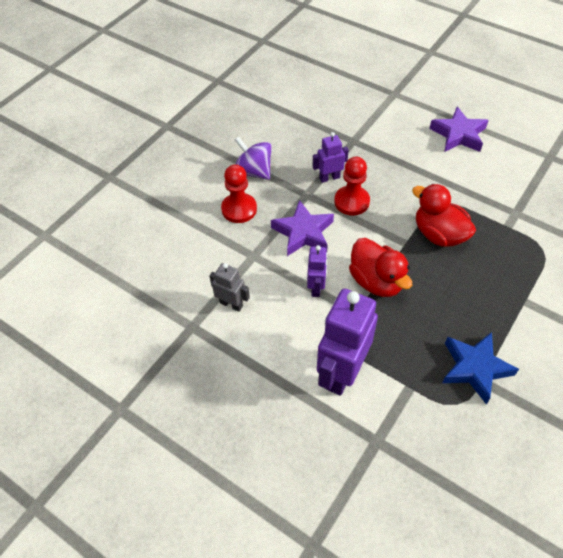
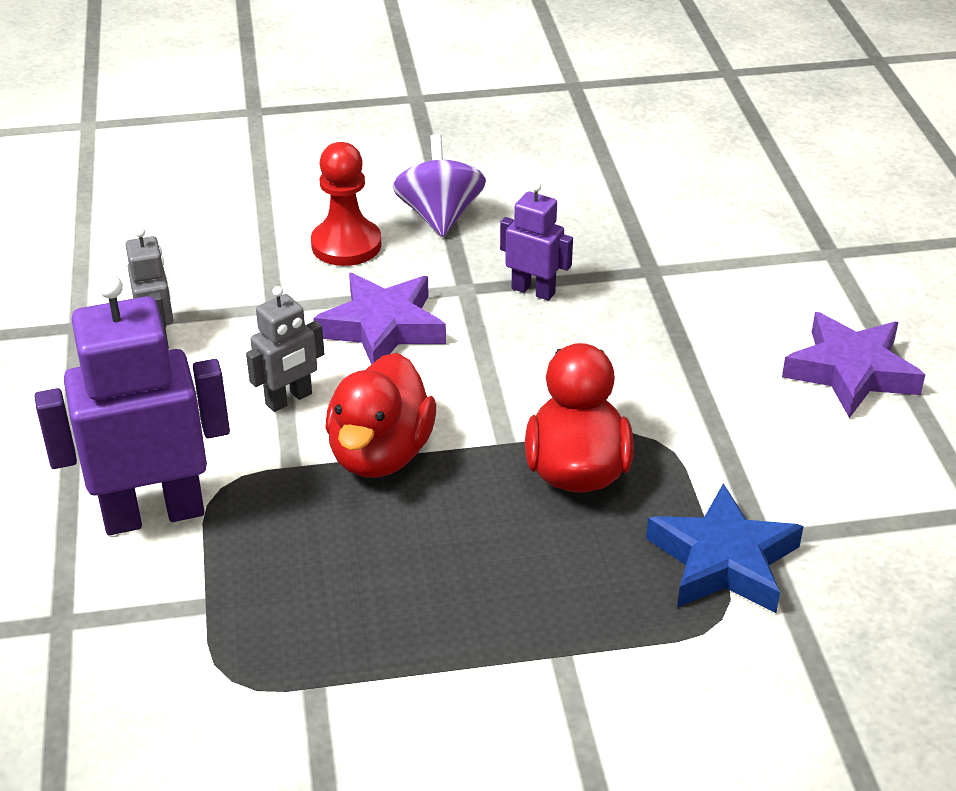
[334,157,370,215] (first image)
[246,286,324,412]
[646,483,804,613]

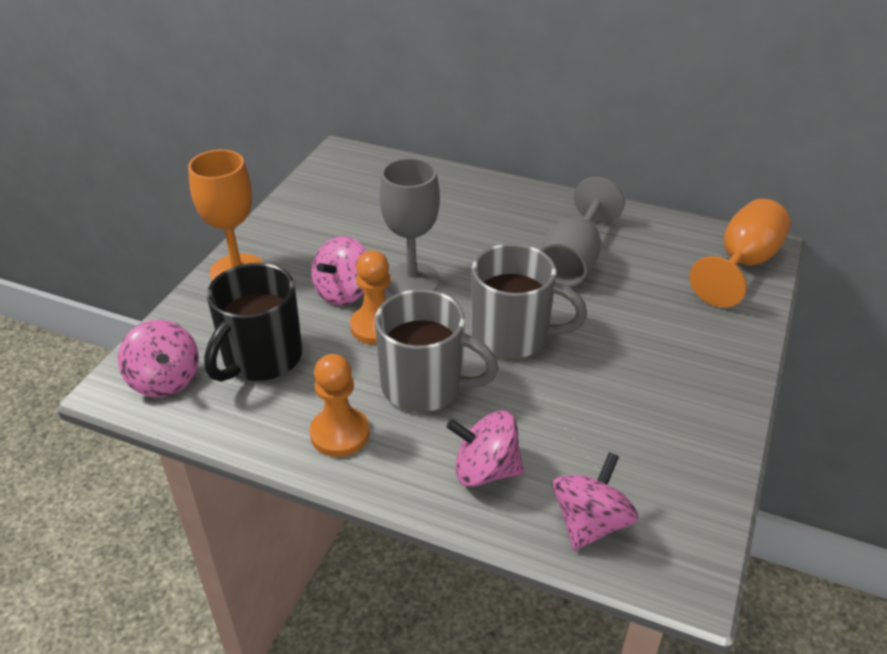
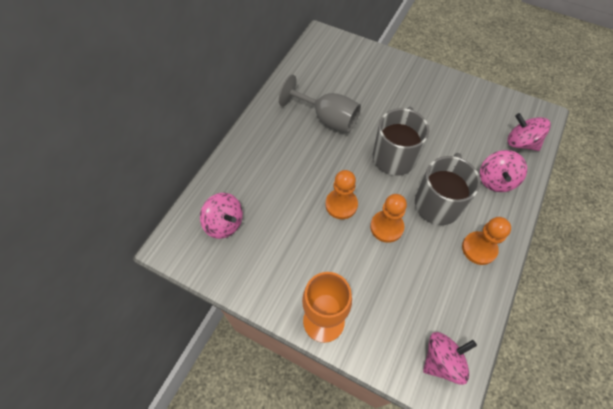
[325,170,358,219]
[689,199,791,308] (first image)
[200,193,243,239]
[204,263,302,382] (first image)

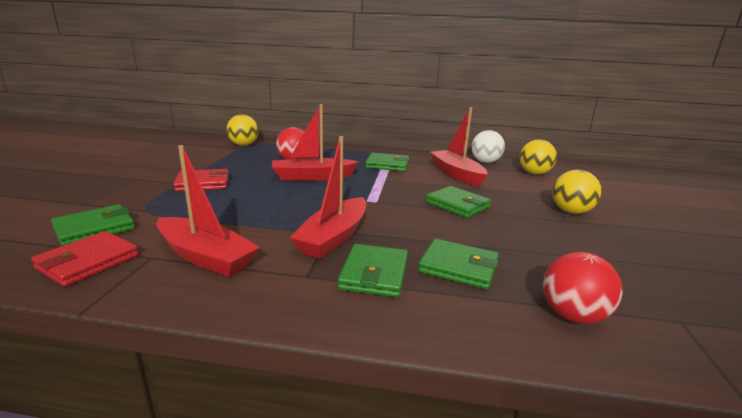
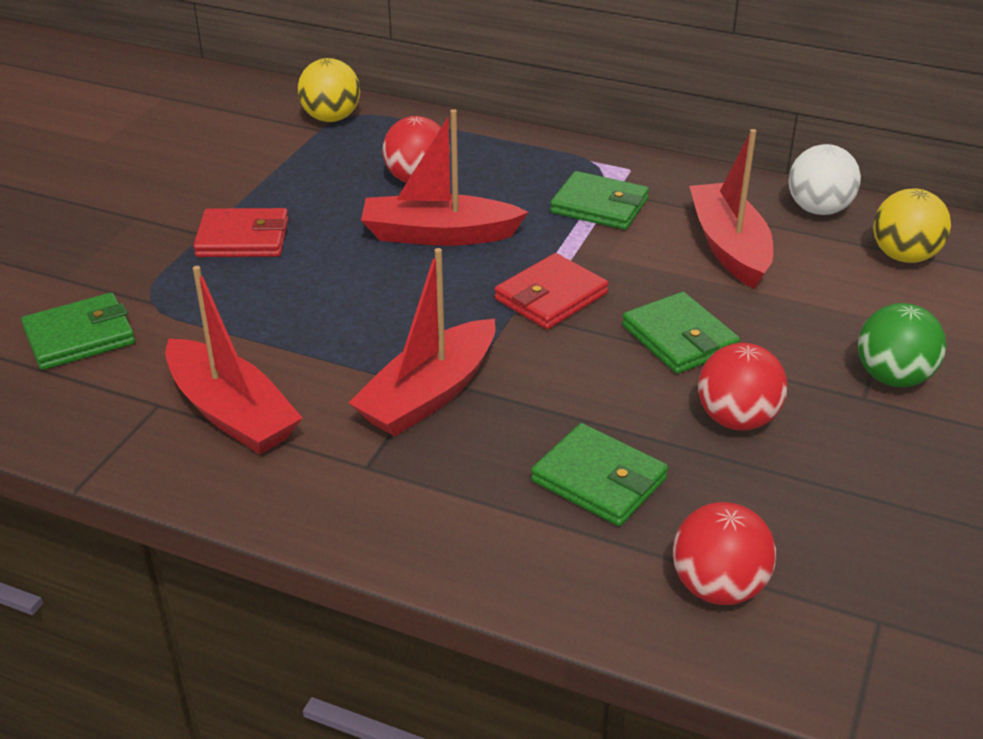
[858,303,946,387]
[495,253,608,329]
[338,244,408,297] (first image)
[698,343,787,430]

§ WORK INSTRUCTION
All that should be printed is the lines from the one containing "[246,286,324,412]" through the last line of the material above, both ends included, exactly as they stand; please skip the pictures.

§ RESPONSE BOX
[246,286,324,412]
[646,483,804,613]

[325,170,358,219]
[689,199,791,308] (first image)
[200,193,243,239]
[204,263,302,382] (first image)

[858,303,946,387]
[495,253,608,329]
[338,244,408,297] (first image)
[698,343,787,430]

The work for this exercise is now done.